- _Work instruction_
Without changing a word, repeat the data, and include no pictures.

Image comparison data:
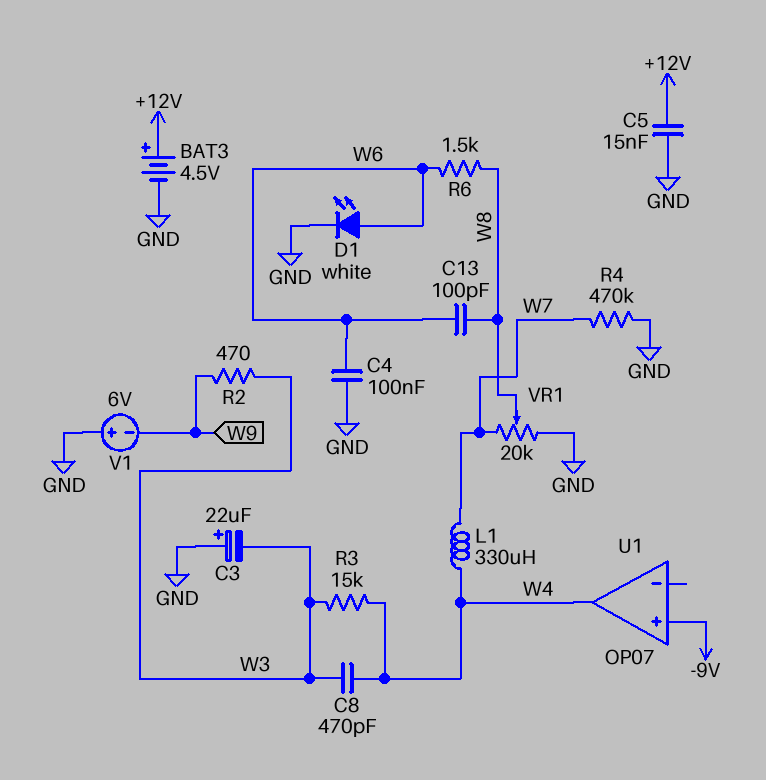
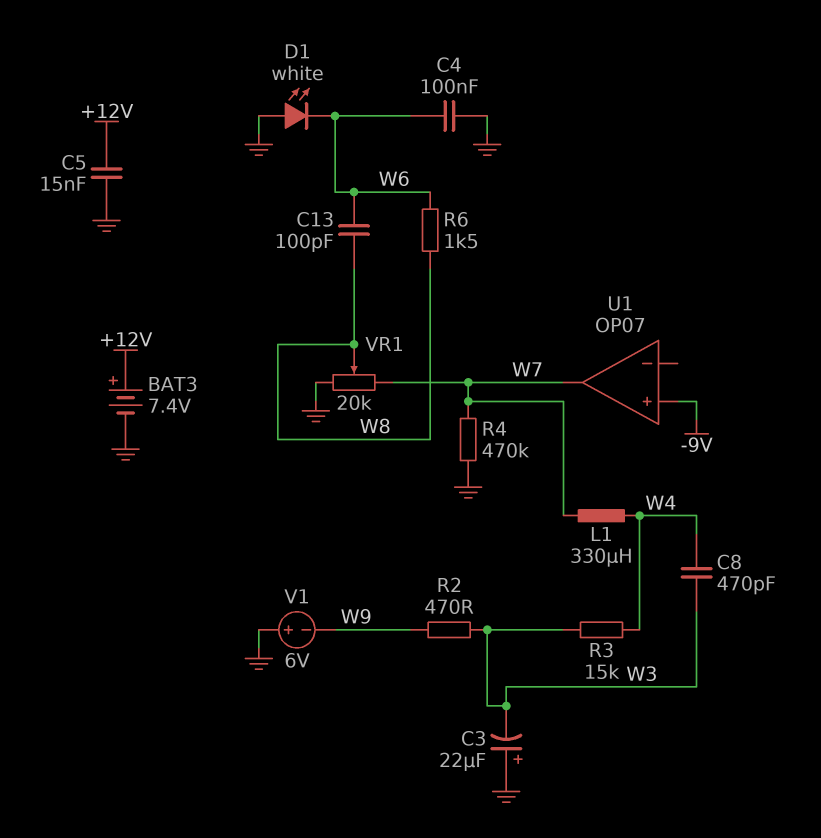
BAT3: 4.5V (plus +12V, minus GND) -> 7.4V (plus +12V, minus GND)
D1: LED white (A W6, K GND) -> LED white (A GND, K W6)
U1 pin out: W4 -> W7

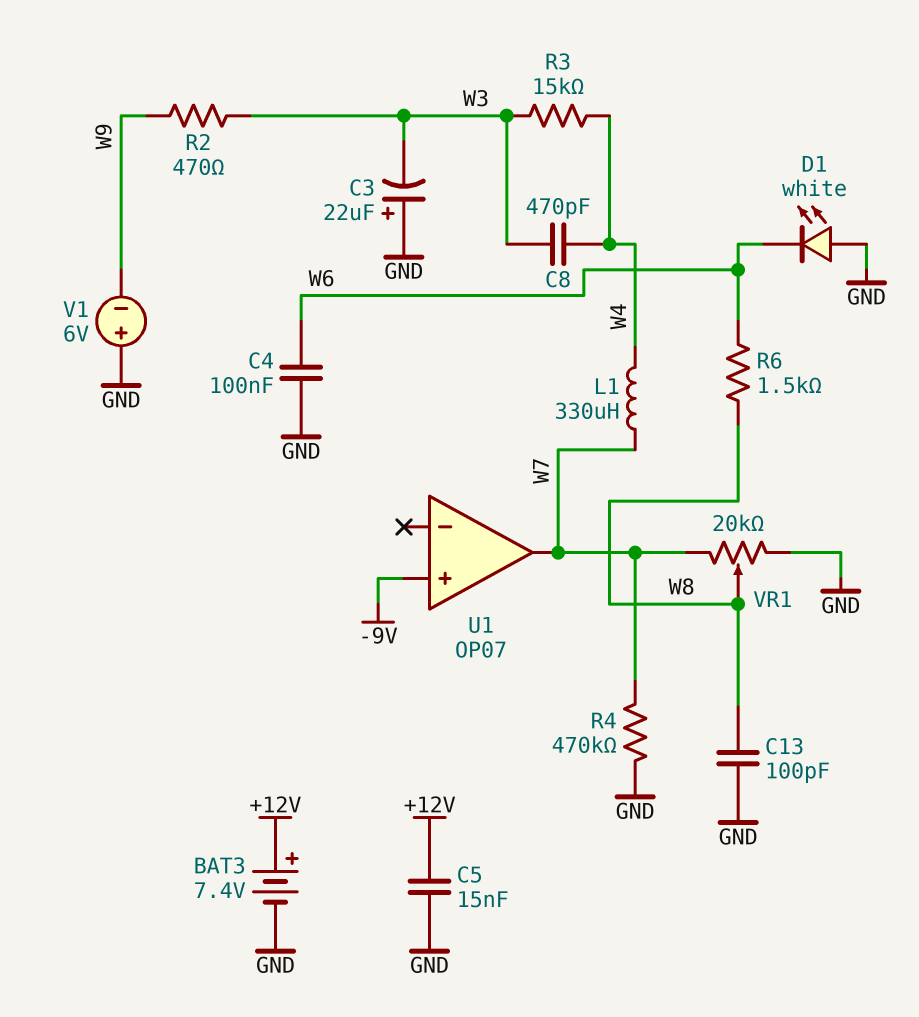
C13: 100pF (W6, W8) -> 100pF (GND, W8)

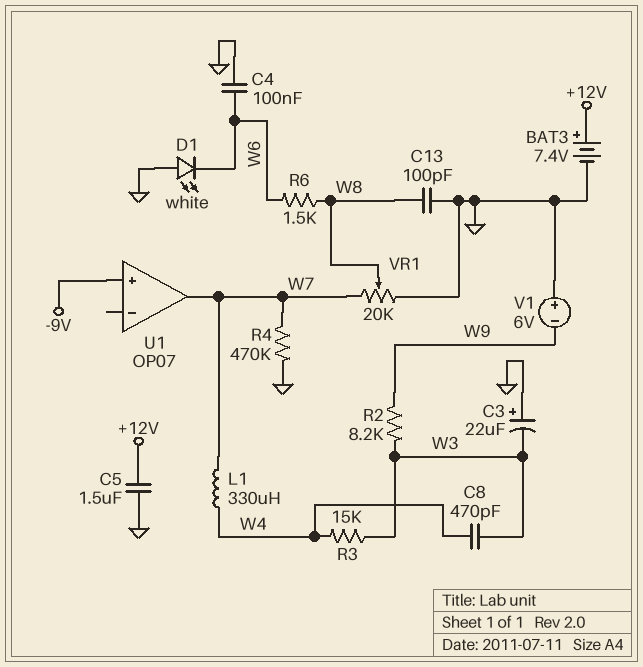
C5: 15nF (+12V, GND) -> 1.5uF (+12V, GND)
R2: 470 (W3, W9) -> 8.2k (W3, W9)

- _Solution below_
BAT3: 4.5V (plus +12V, minus GND) -> 7.4V (plus +12V, minus GND)
D1: LED white (A W6, K GND) -> LED white (A GND, K W6)
U1 pin out: W4 -> W7

C13: 100pF (W6, W8) -> 100pF (GND, W8)

C5: 15nF (+12V, GND) -> 1.5uF (+12V, GND)
R2: 470 (W3, W9) -> 8.2k (W3, W9)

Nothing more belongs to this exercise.